Directive. Reproduce the lines below word for word, from the line containing "Sunday [179, 910]" through the last line, including both.

Records shown.
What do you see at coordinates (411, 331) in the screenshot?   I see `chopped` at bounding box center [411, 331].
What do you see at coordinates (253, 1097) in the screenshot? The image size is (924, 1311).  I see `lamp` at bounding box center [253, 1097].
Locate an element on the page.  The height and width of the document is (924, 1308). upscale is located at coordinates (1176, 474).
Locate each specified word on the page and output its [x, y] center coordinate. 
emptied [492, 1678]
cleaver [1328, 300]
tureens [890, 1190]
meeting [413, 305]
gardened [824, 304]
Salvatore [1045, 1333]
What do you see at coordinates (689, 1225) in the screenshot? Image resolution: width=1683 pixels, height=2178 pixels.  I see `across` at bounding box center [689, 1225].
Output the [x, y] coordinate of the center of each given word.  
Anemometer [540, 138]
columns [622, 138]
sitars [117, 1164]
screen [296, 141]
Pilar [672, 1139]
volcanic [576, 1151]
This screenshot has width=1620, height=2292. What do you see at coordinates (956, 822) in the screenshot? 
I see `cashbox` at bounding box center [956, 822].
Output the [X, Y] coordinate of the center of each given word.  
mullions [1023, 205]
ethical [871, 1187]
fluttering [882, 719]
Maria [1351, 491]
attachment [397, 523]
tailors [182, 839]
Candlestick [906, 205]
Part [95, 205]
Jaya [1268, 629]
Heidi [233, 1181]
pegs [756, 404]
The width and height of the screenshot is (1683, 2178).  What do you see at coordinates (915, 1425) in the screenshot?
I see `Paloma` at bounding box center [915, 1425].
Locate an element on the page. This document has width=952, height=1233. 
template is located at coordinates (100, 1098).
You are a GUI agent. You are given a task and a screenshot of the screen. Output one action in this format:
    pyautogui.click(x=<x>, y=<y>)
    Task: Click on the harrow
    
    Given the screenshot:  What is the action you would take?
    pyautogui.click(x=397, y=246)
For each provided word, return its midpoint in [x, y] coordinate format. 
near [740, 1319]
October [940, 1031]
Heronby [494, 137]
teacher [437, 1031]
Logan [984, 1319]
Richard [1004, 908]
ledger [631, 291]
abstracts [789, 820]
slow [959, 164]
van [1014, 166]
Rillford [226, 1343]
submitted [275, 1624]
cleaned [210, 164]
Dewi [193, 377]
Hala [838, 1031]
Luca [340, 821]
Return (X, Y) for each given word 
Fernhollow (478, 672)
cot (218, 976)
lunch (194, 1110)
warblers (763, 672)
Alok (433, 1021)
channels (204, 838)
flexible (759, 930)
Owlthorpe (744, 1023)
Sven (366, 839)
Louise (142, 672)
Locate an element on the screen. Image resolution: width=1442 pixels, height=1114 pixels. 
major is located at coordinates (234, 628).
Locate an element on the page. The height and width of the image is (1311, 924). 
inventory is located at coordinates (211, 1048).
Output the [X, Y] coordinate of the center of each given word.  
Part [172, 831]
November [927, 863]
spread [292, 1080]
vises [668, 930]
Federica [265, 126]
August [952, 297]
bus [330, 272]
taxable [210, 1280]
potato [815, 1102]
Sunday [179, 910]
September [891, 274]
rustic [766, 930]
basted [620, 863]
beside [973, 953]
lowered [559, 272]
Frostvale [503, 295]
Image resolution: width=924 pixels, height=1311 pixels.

Solution to the problem.
Sunday [179, 910]
September [891, 274]
rustic [766, 930]
basted [620, 863]
beside [973, 953]
lowered [559, 272]
Frostvale [503, 295]
Image resolution: width=924 pixels, height=1311 pixels.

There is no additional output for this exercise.